#### Problem details:
The result should be an exact copy of only the lines from the one holding "green brick A7:C8" through the last line of the data below, please, without pictures.

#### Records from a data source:

========================================

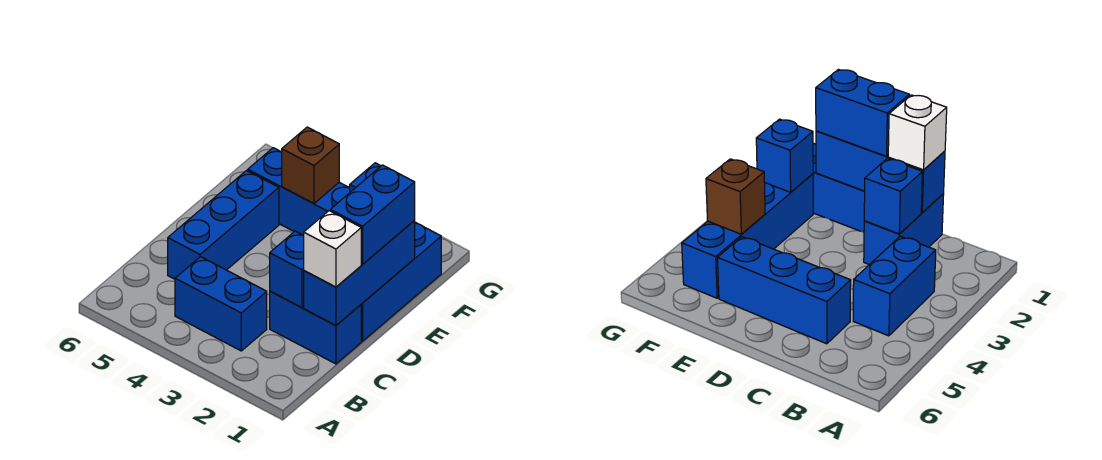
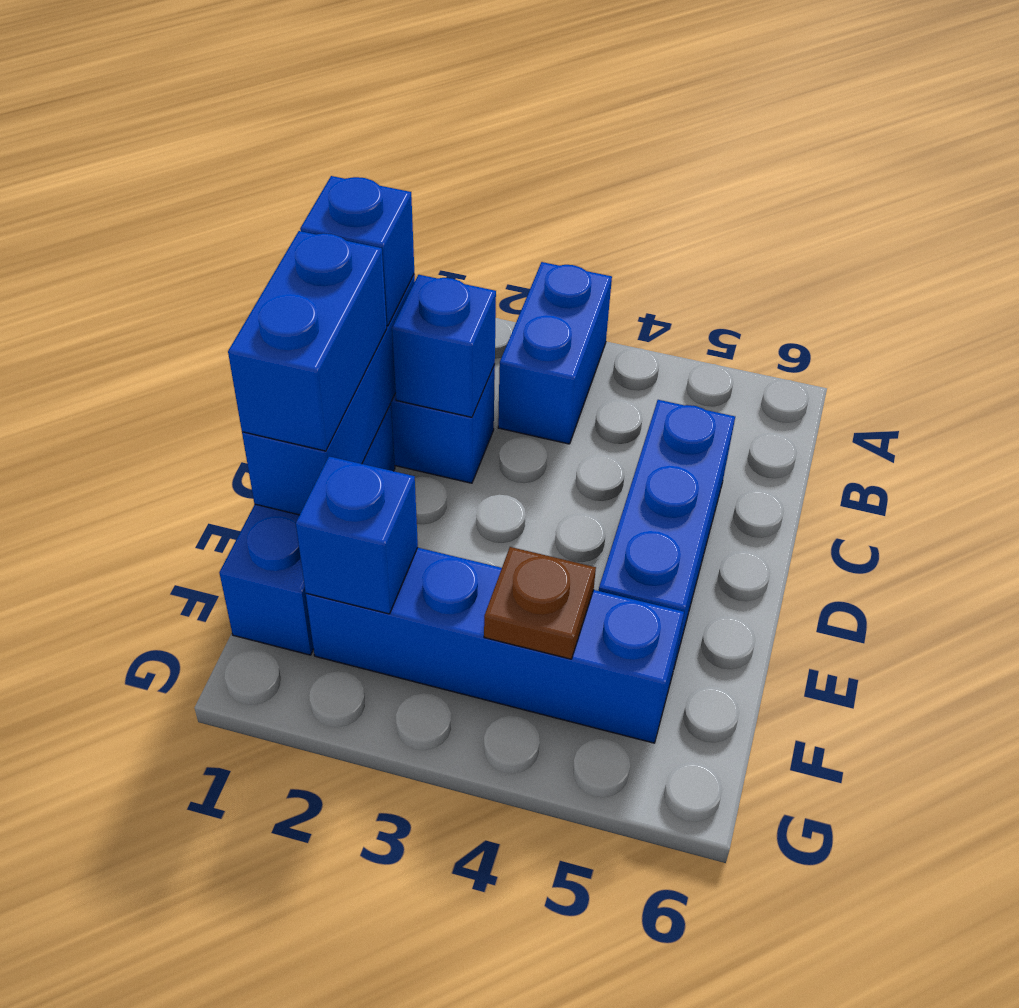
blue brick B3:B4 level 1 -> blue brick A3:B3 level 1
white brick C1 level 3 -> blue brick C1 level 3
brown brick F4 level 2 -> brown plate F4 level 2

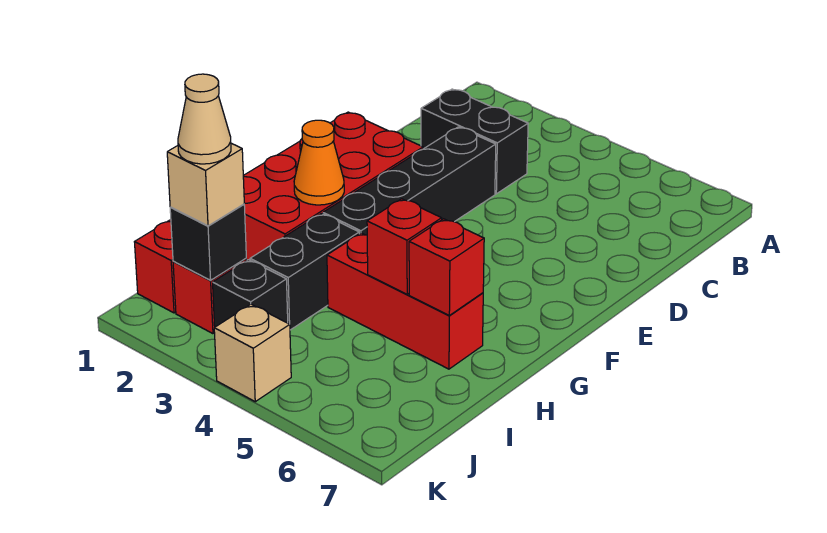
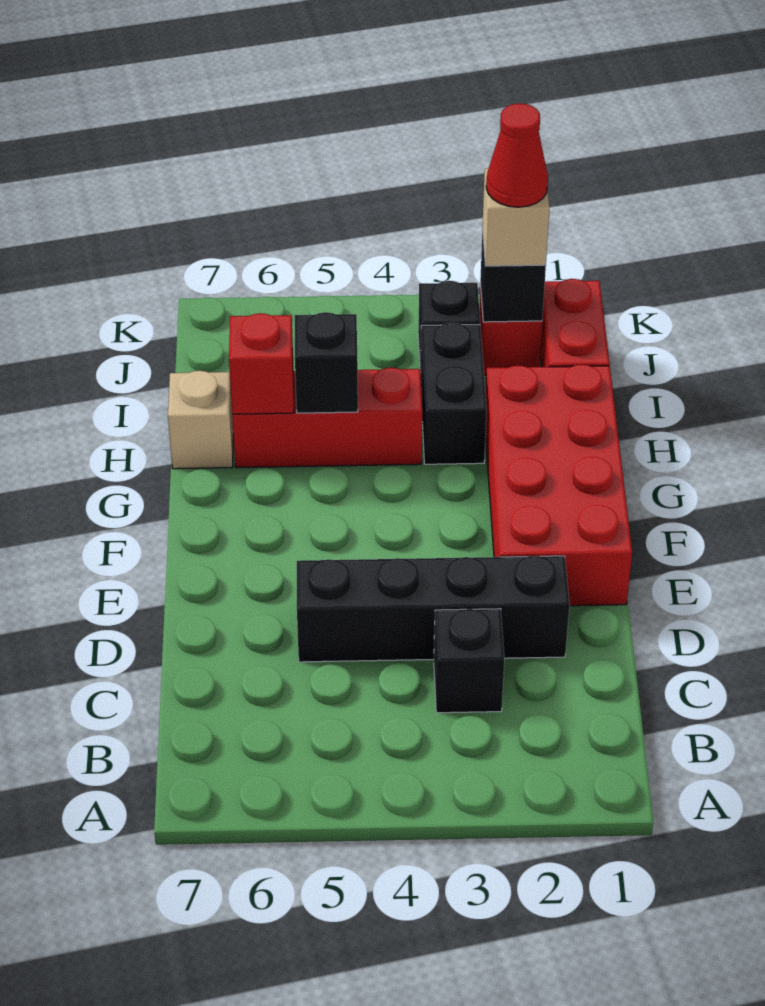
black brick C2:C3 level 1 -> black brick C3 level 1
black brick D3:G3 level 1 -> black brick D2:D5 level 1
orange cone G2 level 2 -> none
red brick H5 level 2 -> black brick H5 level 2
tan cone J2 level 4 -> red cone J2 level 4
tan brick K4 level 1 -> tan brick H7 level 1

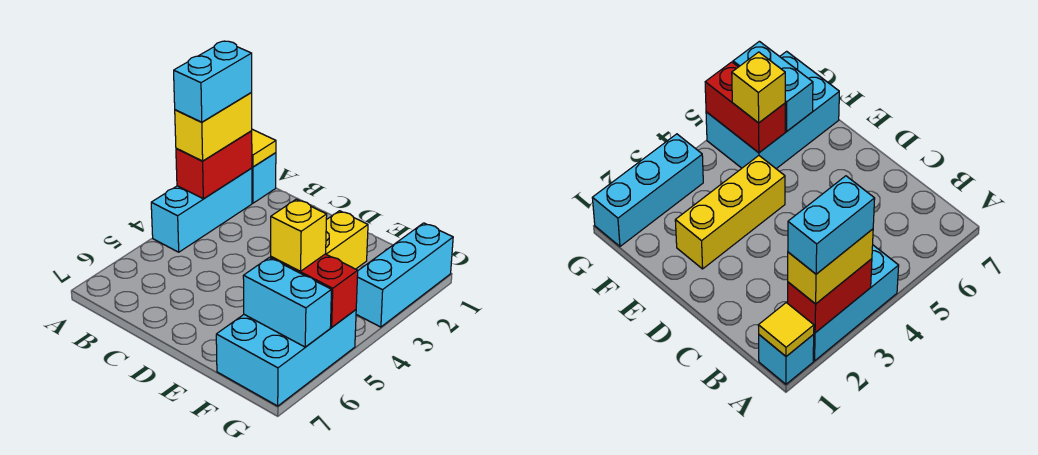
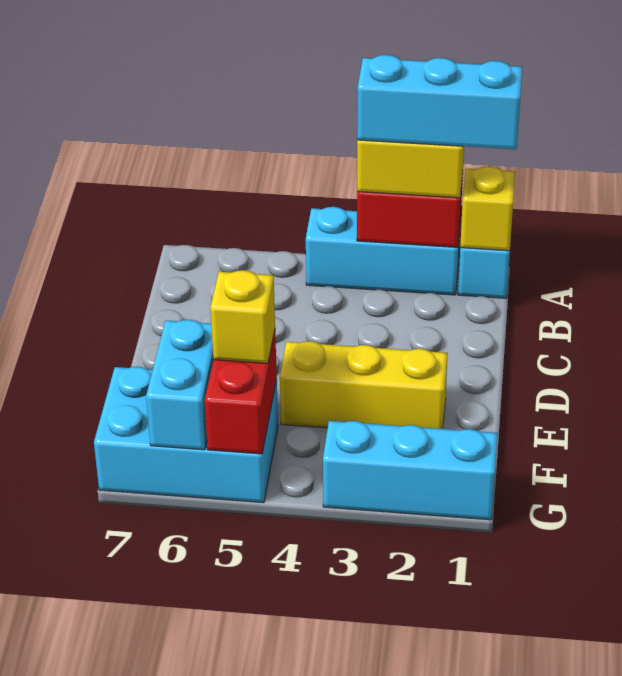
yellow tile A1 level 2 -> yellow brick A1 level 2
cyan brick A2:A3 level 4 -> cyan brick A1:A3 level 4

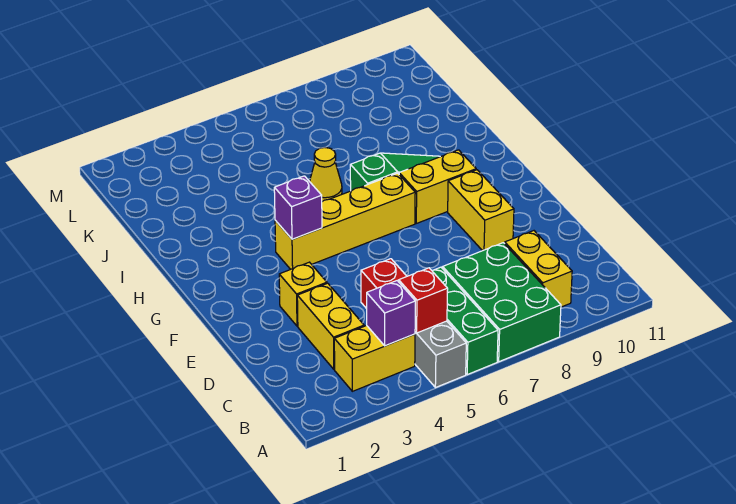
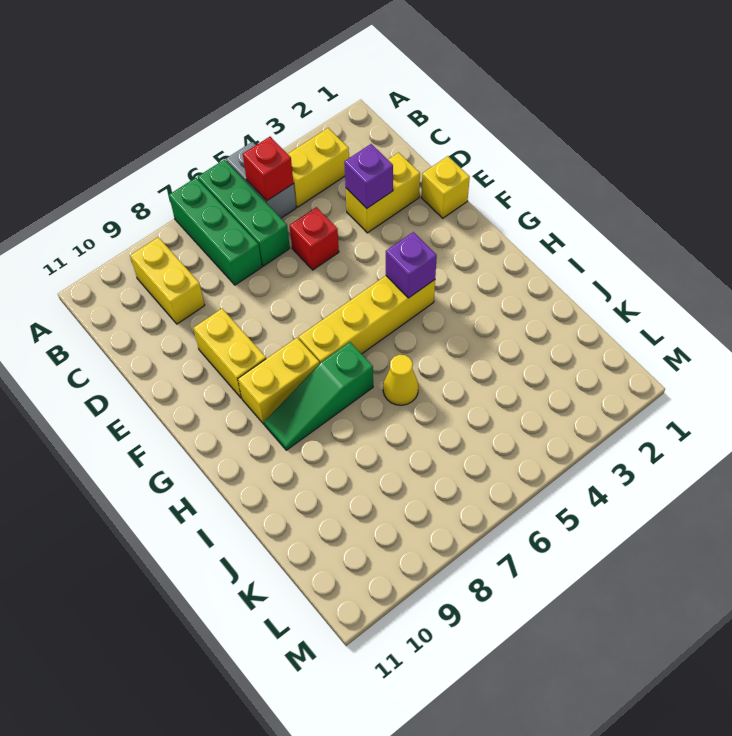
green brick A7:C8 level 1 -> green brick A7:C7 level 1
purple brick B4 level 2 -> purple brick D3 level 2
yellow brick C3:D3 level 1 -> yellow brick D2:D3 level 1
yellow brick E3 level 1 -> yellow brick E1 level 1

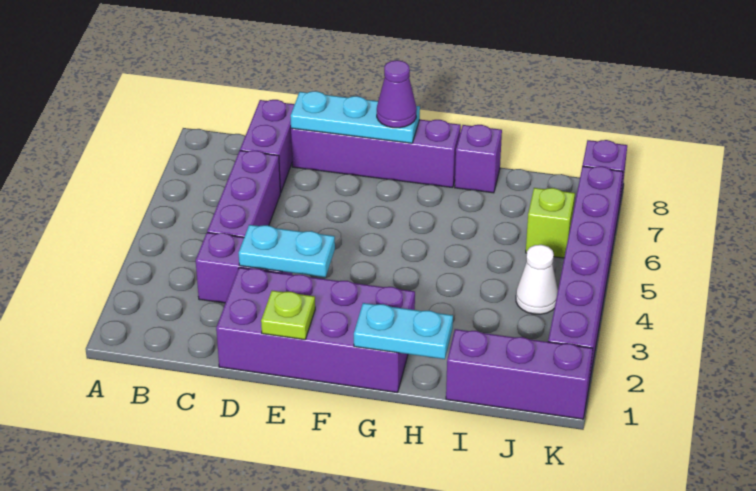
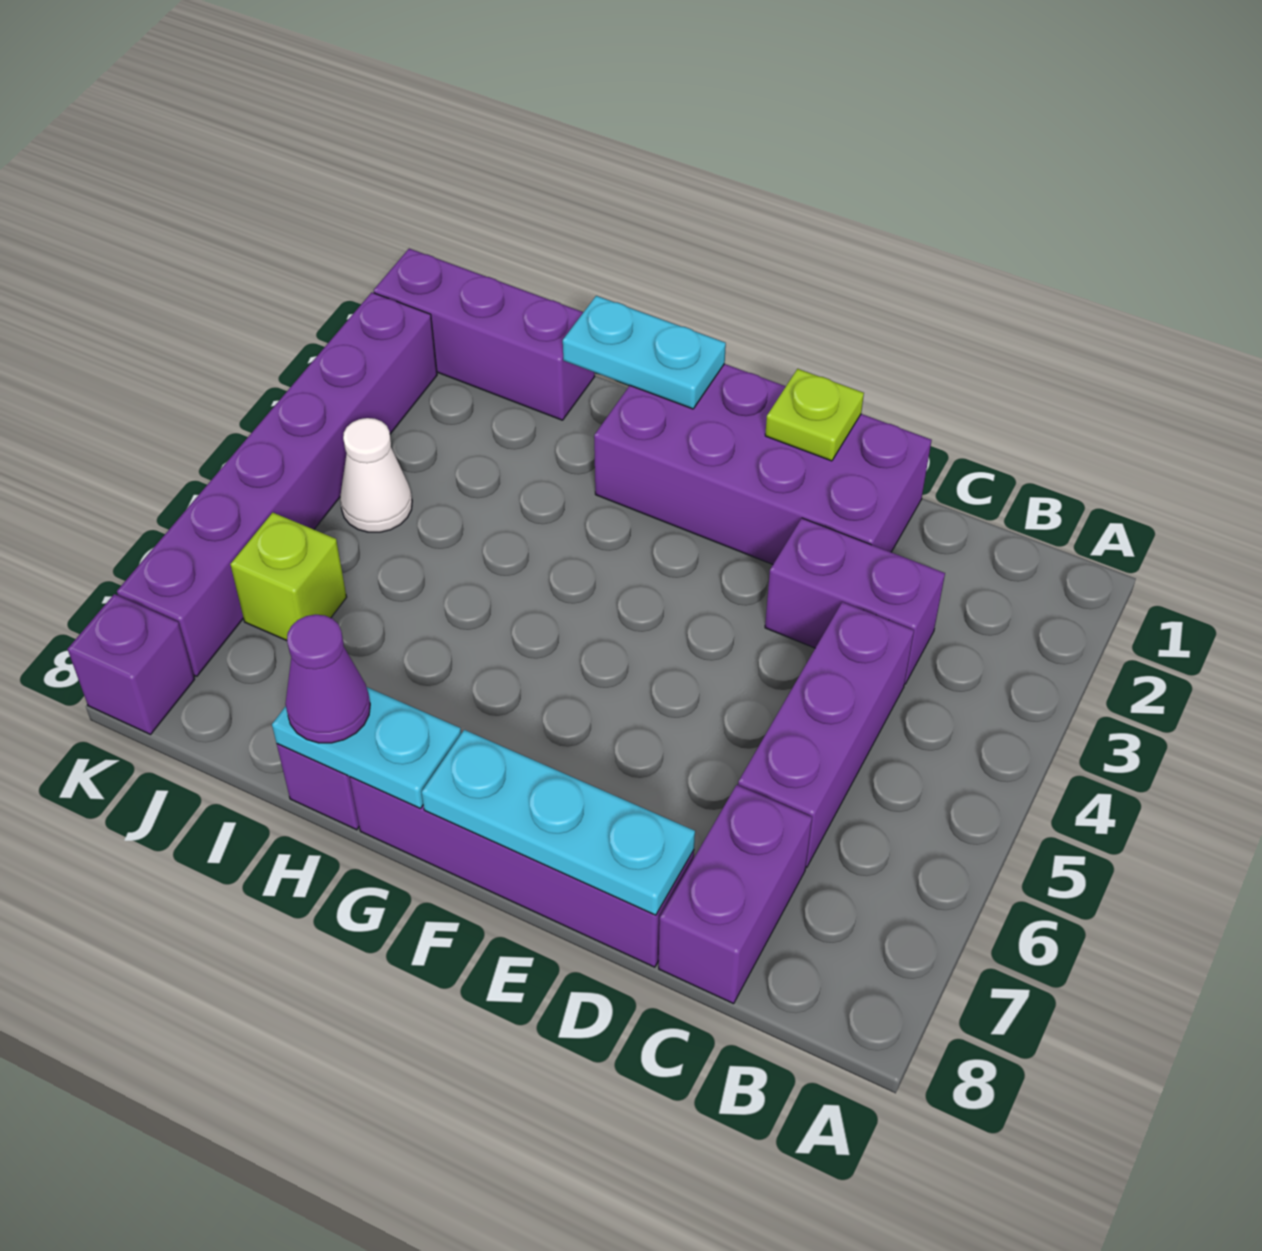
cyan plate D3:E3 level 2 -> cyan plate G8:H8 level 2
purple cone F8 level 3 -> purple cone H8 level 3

========================================

#### Task result:
green brick A7:C8 level 1 -> green brick A7:C7 level 1
purple brick B4 level 2 -> purple brick D3 level 2
yellow brick C3:D3 level 1 -> yellow brick D2:D3 level 1
yellow brick E3 level 1 -> yellow brick E1 level 1

cyan plate D3:E3 level 2 -> cyan plate G8:H8 level 2
purple cone F8 level 3 -> purple cone H8 level 3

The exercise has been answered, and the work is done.